--- BEGIN ---

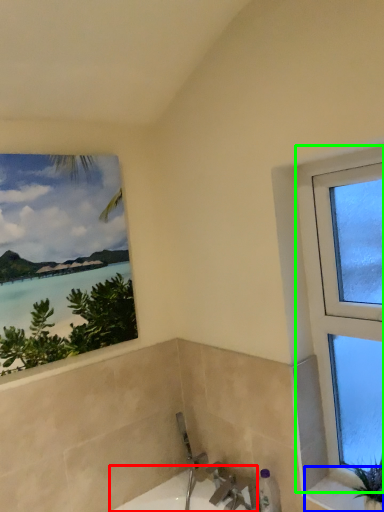
Question: Based on their relative distances, which object is farther from bath (highlighted by a red box)? Choose from window sill (highlighted by a blue box) and window (highlighted by a green box).

Choices:
 (A) window sill
 (B) window

Answer: (B)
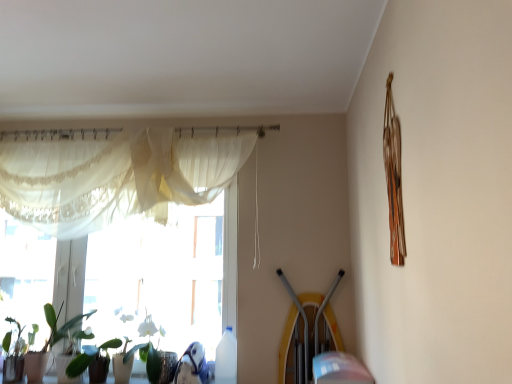
Question: Can you confirm if translucent fabric at left is thinner than green glossy plant at lower left?

Choices:
 (A) yes
 (B) no

Answer: (A)

Question: Does translucent fabric at left come behind green glossy plant at lower left?

Choices:
 (A) yes
 (B) no

Answer: (A)

Question: Does translucent fabric at left have a smaller size compared to green glossy plant at lower left?

Choices:
 (A) no
 (B) yes

Answer: (A)

Question: Does translucent fabric at left lie in front of green glossy plant at lower left?

Choices:
 (A) yes
 (B) no

Answer: (B)

Question: Is translucent fabric at left facing away from green glossy plant at lower left?

Choices:
 (A) yes
 (B) no

Answer: (A)

Question: Considering the positions of green matte plant at lower left and green glossy plant at lower left in the image, is green matte plant at lower left taller or shorter than green glossy plant at lower left?

Choices:
 (A) short
 (B) tall

Answer: (A)

Question: From the image's perspective, is green matte plant at lower left positioned above or below green glossy plant at lower left?

Choices:
 (A) above
 (B) below

Answer: (B)

Question: Considering the positions of green matte plant at lower left and green glossy plant at lower left in the image, is green matte plant at lower left wider or thinner than green glossy plant at lower left?

Choices:
 (A) thin
 (B) wide

Answer: (A)

Question: From a real-world perspective, is green matte plant at lower left above or below green glossy plant at lower left?

Choices:
 (A) above
 (B) below

Answer: (B)

Question: In the image, is green matte plant at lower left positioned in front of or behind translucent fabric at left?

Choices:
 (A) behind
 (B) front

Answer: (B)

Question: Is green matte plant at lower left taller or shorter than translucent fabric at left?

Choices:
 (A) tall
 (B) short

Answer: (B)

Question: Is green matte plant at lower left bigger or smaller than translucent fabric at left?

Choices:
 (A) small
 (B) big

Answer: (A)

Question: From a real-world perspective, is green matte plant at lower left above or below translucent fabric at left?

Choices:
 (A) below
 (B) above

Answer: (A)

Question: Is green glossy plant at lower left taller or shorter than sheer white curtain at upper left?

Choices:
 (A) tall
 (B) short

Answer: (B)

Question: Considering the relative positions of green glossy plant at lower left and sheer white curtain at upper left in the image provided, is green glossy plant at lower left to the left or to the right of sheer white curtain at upper left?

Choices:
 (A) left
 (B) right

Answer: (A)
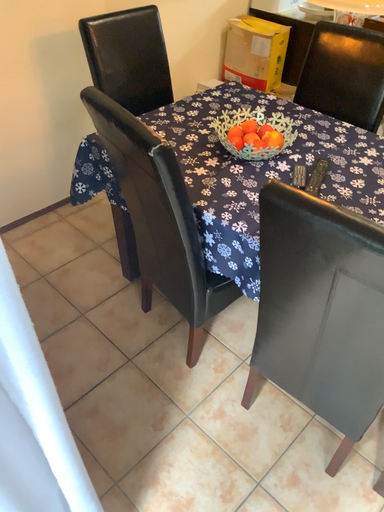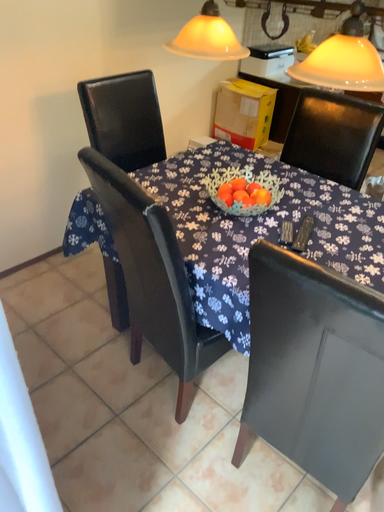
Question: How did the camera likely rotate when shooting the video?

Choices:
 (A) rotated upward
 (B) rotated downward

Answer: (A)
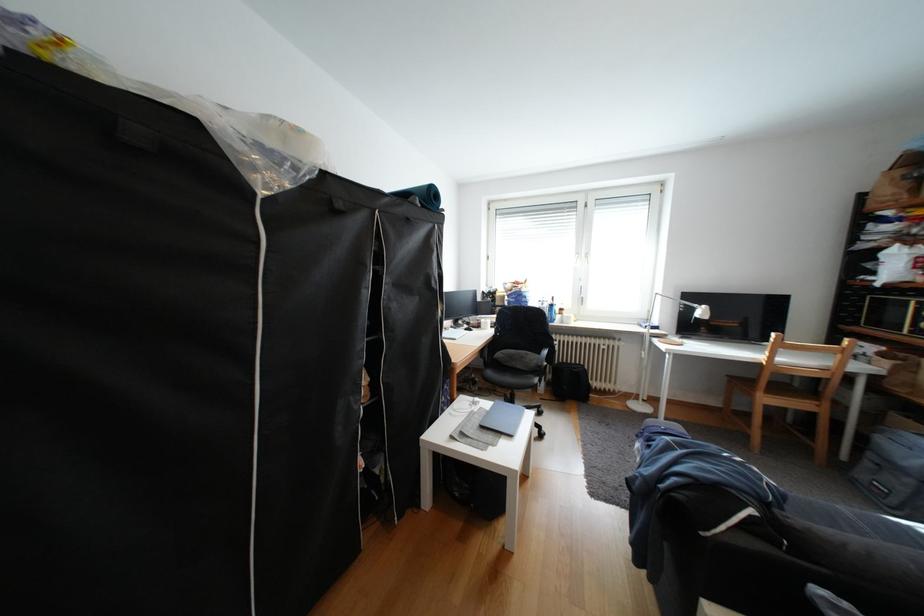
The image size is (924, 616). What do you see at coordinates (657, 351) in the screenshot?
I see `the white lamp head` at bounding box center [657, 351].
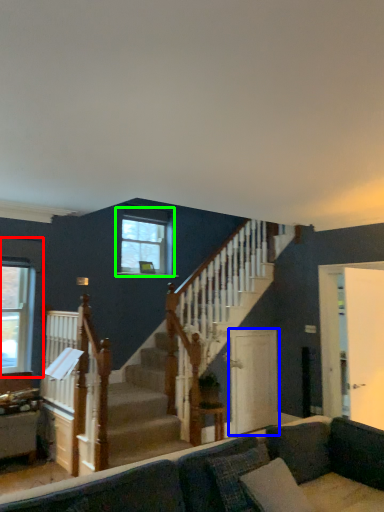
Question: Which object is the closest to the window (highlighted by a red box)? Choose among these: screen door (highlighted by a blue box) or window (highlighted by a green box).

Choices:
 (A) screen door
 (B) window

Answer: (B)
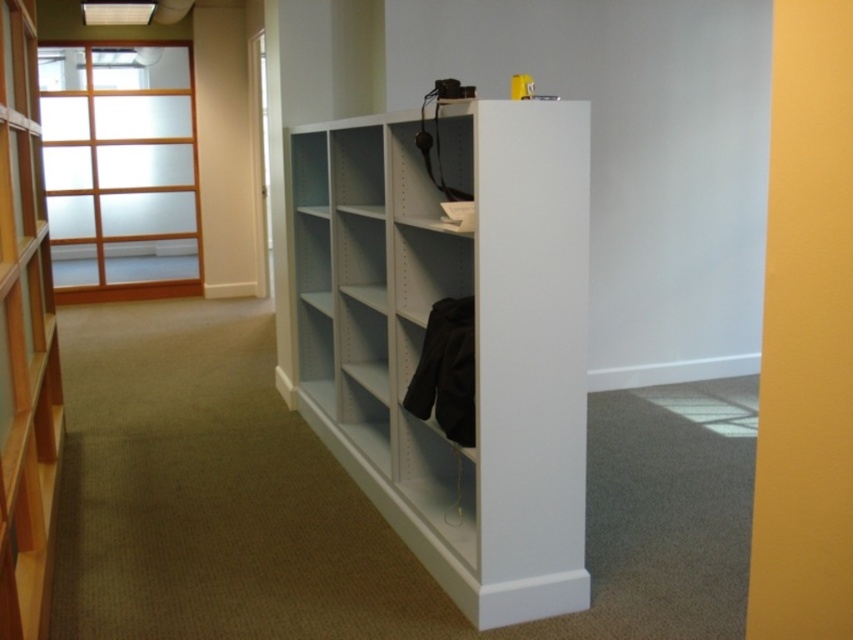
You are standing in the office and need to place a new monitor that requires 12 feet of space between the viewing area and the screen. Is the point at coordinates point (332, 163) suitable for placing the monitor?

Result: The distance of point (332, 163) from viewer is 11.39 feet, which is less than the required 12 feet. Therefore, the point at coordinates point (332, 163) is not suitable for placing the monitor.

You are an office worker who needs to place a tall document box on a bookshelf. The box is 1.2 meters in height. Which bookshelf, the white matte bookshelf at center or the light brown wood bookshelf at left, can accommodate the box without it exceeding the shelf height?

The light brown wood bookshelf at left is taller than the white matte bookshelf at center. Since the box is 1.2 meters tall, the light brown wood bookshelf at left is the better option as it can accommodate the height of the box without exceeding its limits.

You are organizing a library and need to place a large book collection. Which bookshelf should you choose between the white matte bookshelf at center and the light brown wood bookshelf at left if you want to maximize storage capacity?

The light brown wood bookshelf at left is larger in size, making it better suited for maximizing storage capacity for the large book collection.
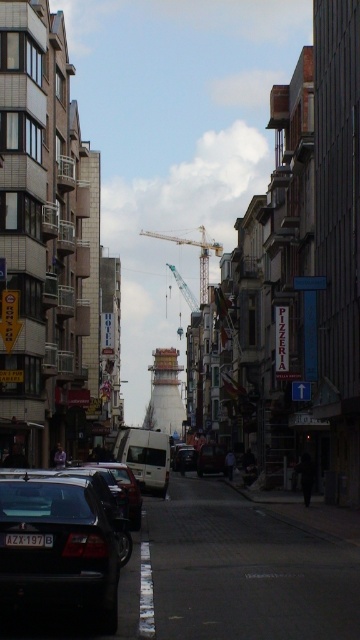
Question: Does yellow metallic crane at center appear under shiny silver van at center?

Choices:
 (A) no
 (B) yes

Answer: (A)

Question: Does shiny black sedan at lower left have a lesser width compared to shiny silver van at center?

Choices:
 (A) no
 (B) yes

Answer: (B)

Question: Which object appears closest to the camera in this image?

Choices:
 (A) yellow metallic crane at center
 (B) black plastic license plate at center
 (C) metallic silver van at center
 (D) shiny silver van at center

Answer: (B)

Question: Can you confirm if yellow metallic crane at center is smaller than metallic silver van at center?

Choices:
 (A) no
 (B) yes

Answer: (A)

Question: Which object is positioned farthest from the black plastic license plate at center?

Choices:
 (A) yellow metallic crane at center
 (B) metallic silver van at center
 (C) shiny silver van at center

Answer: (A)

Question: Which object is positioned farthest from the shiny silver van at center?

Choices:
 (A) shiny black sedan at lower left
 (B) yellow metallic crane at center

Answer: (B)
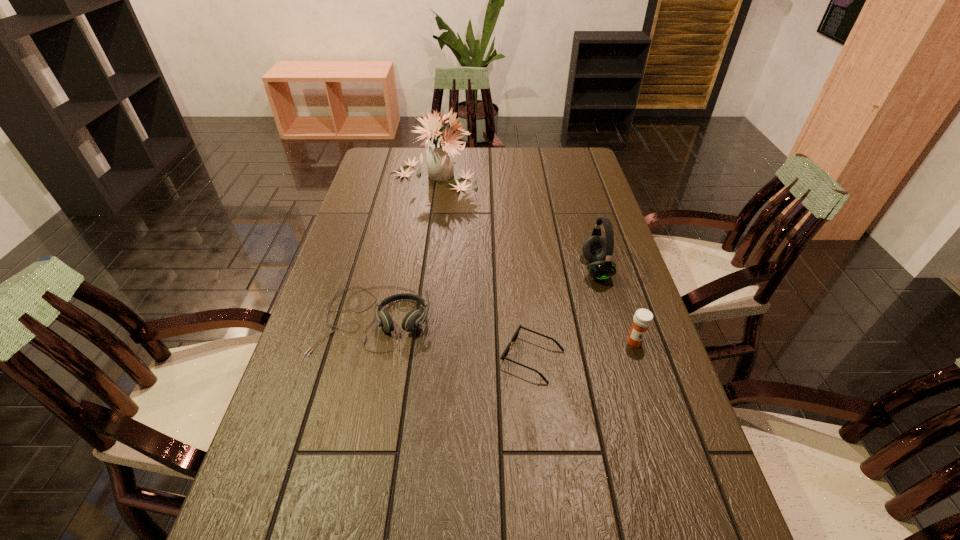
The image size is (960, 540). Find the location of `free point located on the ear cups of the taller headset`. free point located on the ear cups of the taller headset is located at coordinates (482, 269).

The width and height of the screenshot is (960, 540). Find the location of `vacant area situated 0.270m on the ear cups of the taller headset`. vacant area situated 0.270m on the ear cups of the taller headset is located at coordinates (492, 269).

At what (x,y) coordinates should I click in order to perform the action: click on free space located 0.110m on the ear cups of the taller headset. Please return your answer as a coordinate pair (x, y). Looking at the image, I should click on (545, 269).

Where is `free region located on the label side of the medicine`? This screenshot has width=960, height=540. free region located on the label side of the medicine is located at coordinates (644, 373).

The width and height of the screenshot is (960, 540). I want to click on vacant space situated 0.210m on the outer surface of the left headset, so click(x=347, y=438).

Locate an element on the screen. This screenshot has width=960, height=540. vacant area located on the lenses of the sunglasses is located at coordinates (467, 358).

Find the location of `free space located on the lenses of the sunglasses`. free space located on the lenses of the sunglasses is located at coordinates (380, 358).

The image size is (960, 540). Identify the location of vacant region located on the lenses of the sunglasses. (450, 358).

This screenshot has height=540, width=960. I want to click on object situated at the far edge, so click(x=439, y=149).

Image resolution: width=960 pixels, height=540 pixels. Find the location of `bouquet that is positioned at the left edge`. bouquet that is positioned at the left edge is located at coordinates [x=439, y=149].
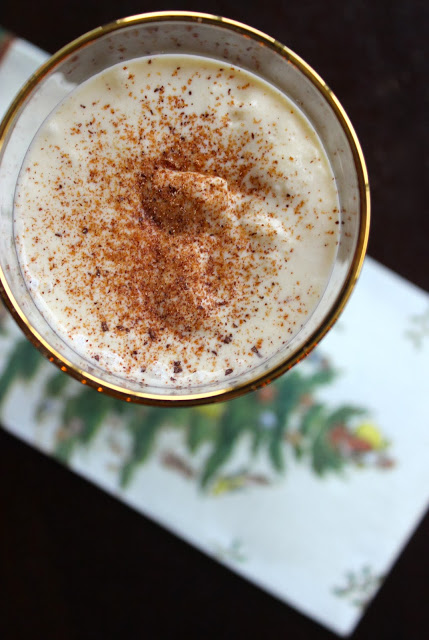
This screenshot has width=429, height=640. What are the coordinates of `shade` in the screenshot? It's located at (312, 80).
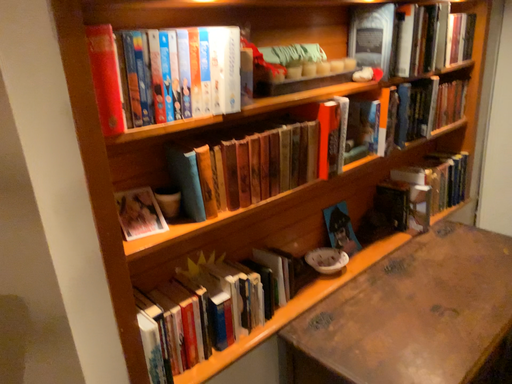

--- END ---

Rewrite the entries starting at the line that contains "coordinates (380, 358)." and ending at the end of the entries, switching "sunglasses" to "eyeglasses" and leaving everything else unchanged. Omit the pictures from your output.

Find the location of `free space located on the lenses of the eyeglasses`. free space located on the lenses of the eyeglasses is located at coordinates (380, 358).

The image size is (960, 540). Identify the location of vacant region located on the lenses of the eyeglasses. (450, 358).

This screenshot has height=540, width=960. I want to click on object situated at the far edge, so click(x=439, y=149).

Image resolution: width=960 pixels, height=540 pixels. Find the location of `bouquet that is positioned at the left edge`. bouquet that is positioned at the left edge is located at coordinates [x=439, y=149].
This screenshot has width=429, height=640. What are the coordinates of `shade` in the screenshot? It's located at (312, 80).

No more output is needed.